Your goal:
Could you set down, exactly as they stand, only the lines from the one containing "orange pyramid: 5 -> 1" through the end of the listing?

Provided information:

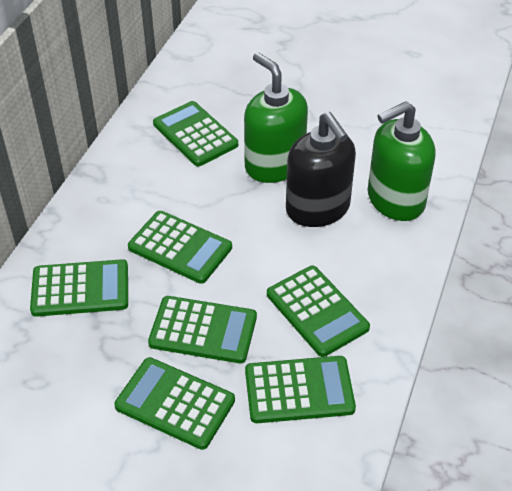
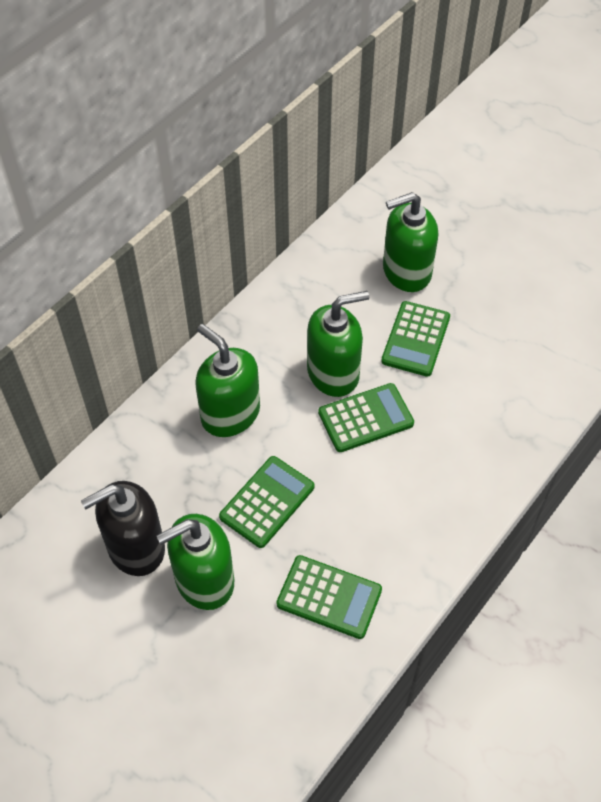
green calculator: 7 -> 4
green soap dispenser: 2 -> 4

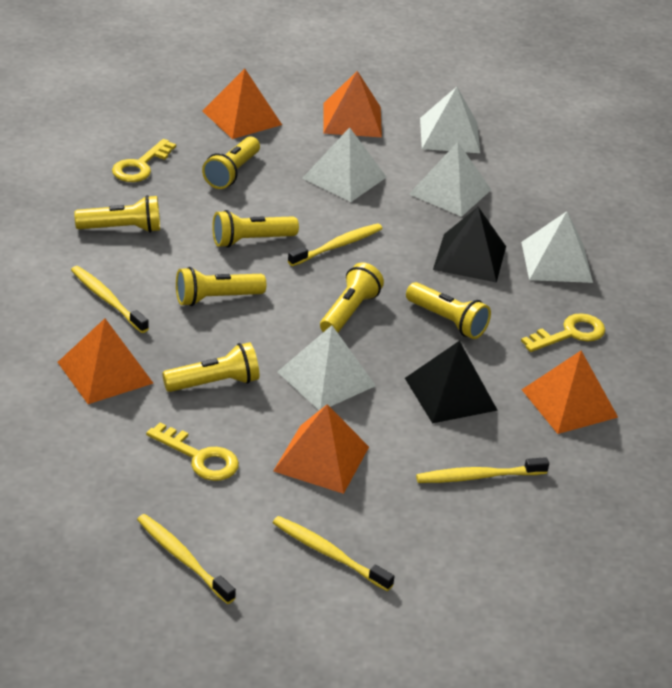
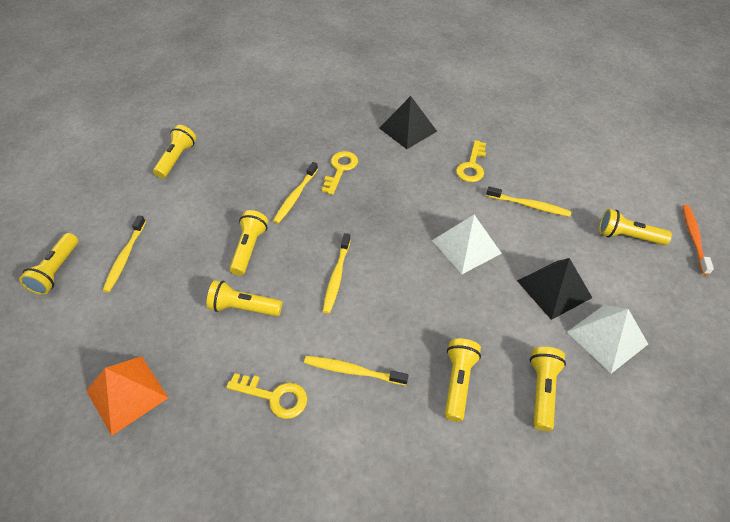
orange pyramid: 5 -> 1
orange toothbrush: 0 -> 1
white pyramid: 5 -> 2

Answer space:
orange pyramid: 5 -> 1
orange toothbrush: 0 -> 1
white pyramid: 5 -> 2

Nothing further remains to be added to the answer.